## EXERCISE DIRECTIONS:
Count the lines in the items below that contain the word "location", treating uppercase and lowercase as different. Reply with only the number.

*** DATA UNDER STUDY Section Begins ***

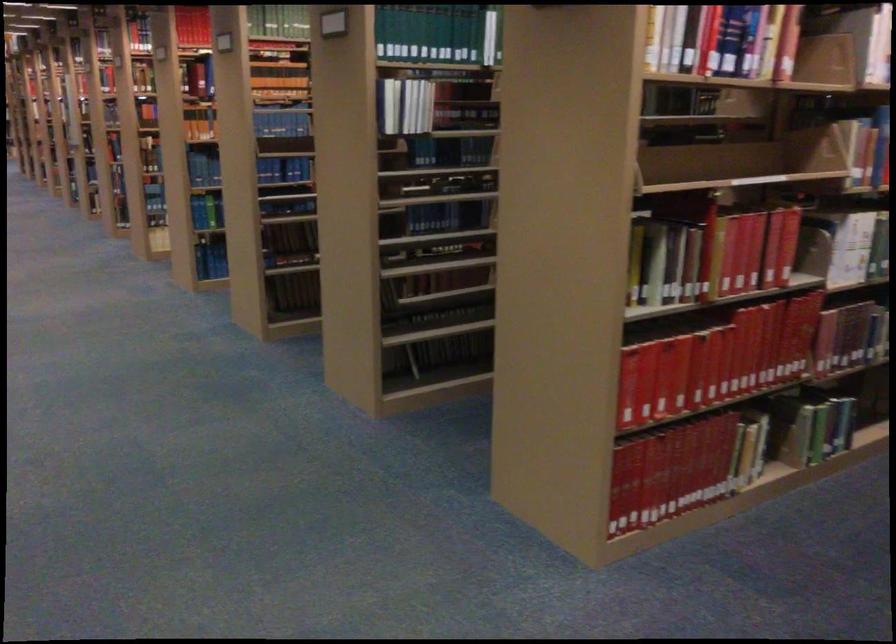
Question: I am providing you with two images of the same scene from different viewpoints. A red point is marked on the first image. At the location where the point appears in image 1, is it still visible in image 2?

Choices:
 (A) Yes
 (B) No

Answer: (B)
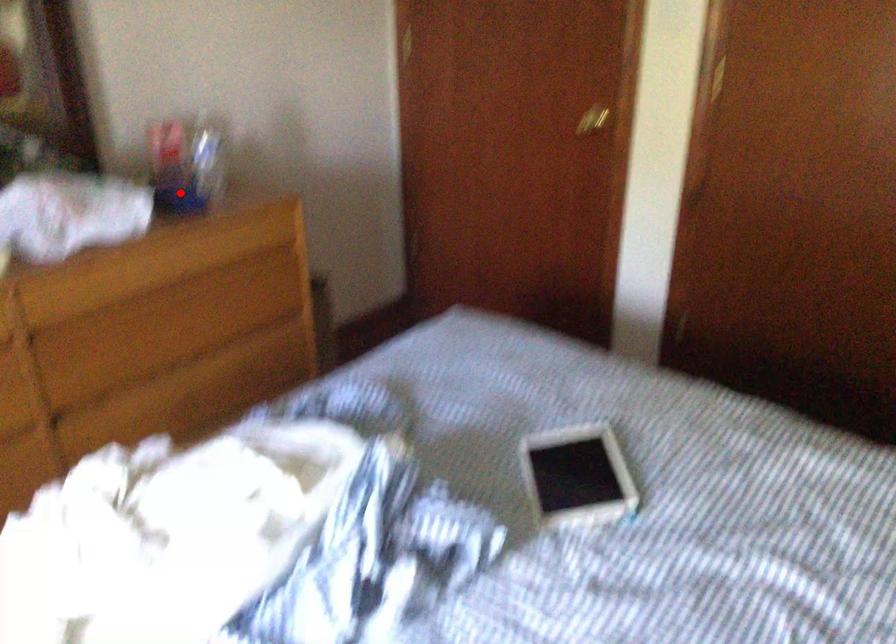
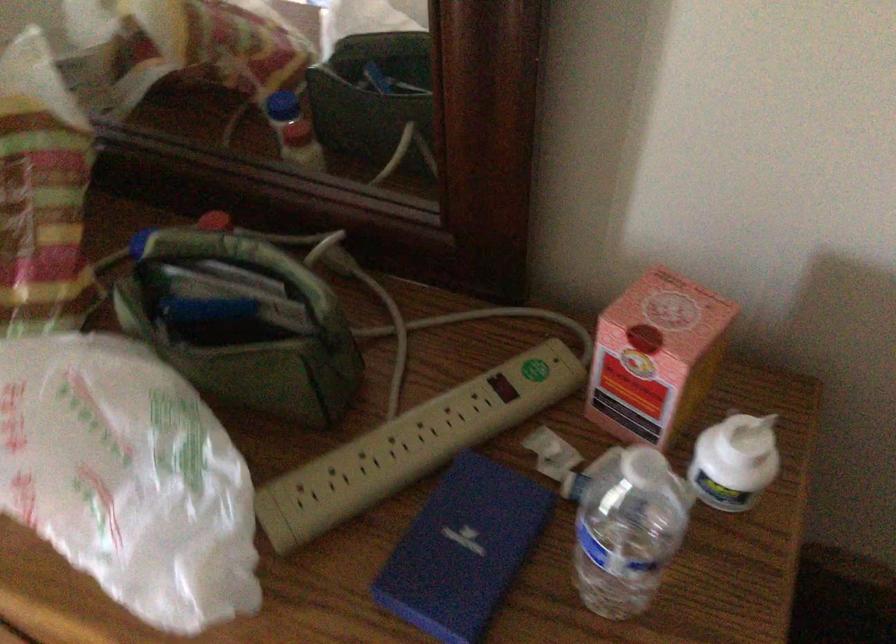
In the second image, find the point that corresponds to the highlighted location in the first image.

(462, 550)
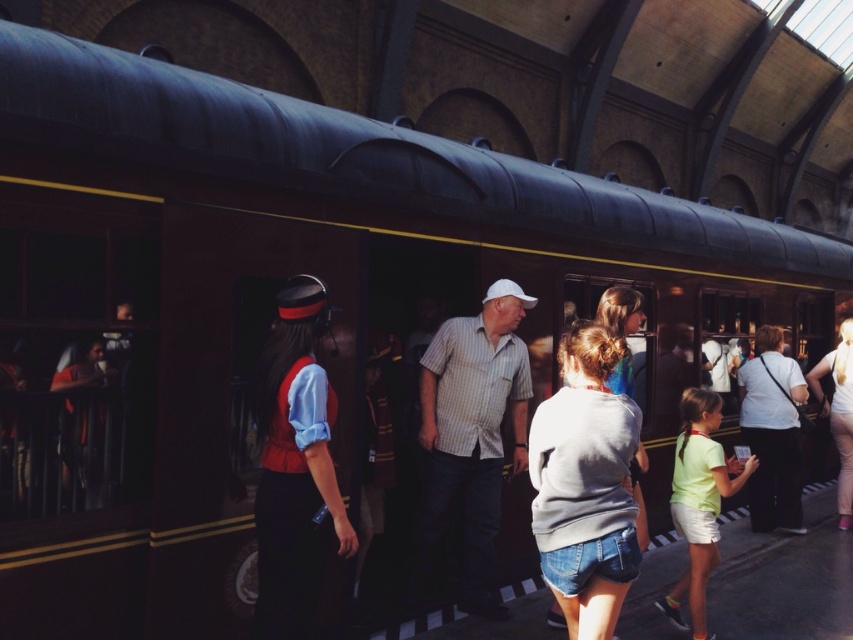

*** DATA UNDER STUDY Section Ends ***

## EXERCISE RESPONSE:
2